# EXERCISE DETAILS
Leaving out any pictures, print the entries that follow exactly as they stand.

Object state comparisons
|---|
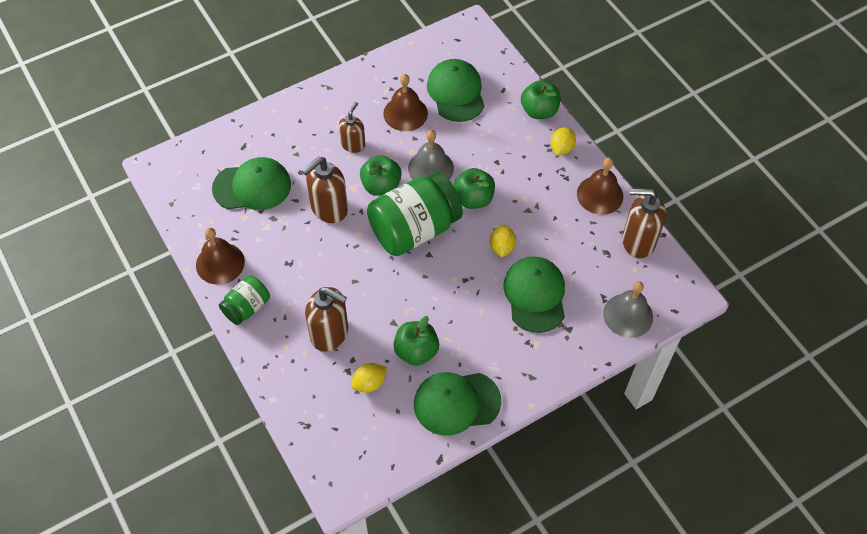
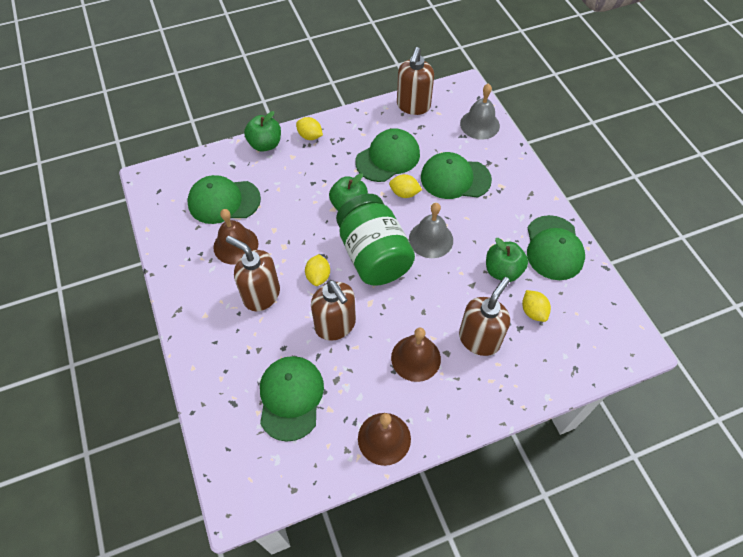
camera: 80 degrees left, 0 degrees up
(247, 307) = (442, 414): green jar -> none
(353, 144) = (261, 295): brown soap dispenser -> brown soap dispenser, size x1.59
(381, 186) = (318, 276): green apple -> yellow lemon
(430, 168) = (307, 233): grey bell -> grey bell (431, 239)
(549, 225) = (388, 158): none -> green cap
(600, 195) = (364, 120): brown bell -> brown bell (416, 358)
|---|
# ANSWER TO THIS PROBLEM
camera: 80 degrees left, 0 degrees up
(247, 307) = (442, 414): green jar -> none
(353, 144) = (261, 295): brown soap dispenser -> brown soap dispenser, size x1.59
(381, 186) = (318, 276): green apple -> yellow lemon
(430, 168) = (307, 233): grey bell -> grey bell (431, 239)
(549, 225) = (388, 158): none -> green cap
(600, 195) = (364, 120): brown bell -> brown bell (416, 358)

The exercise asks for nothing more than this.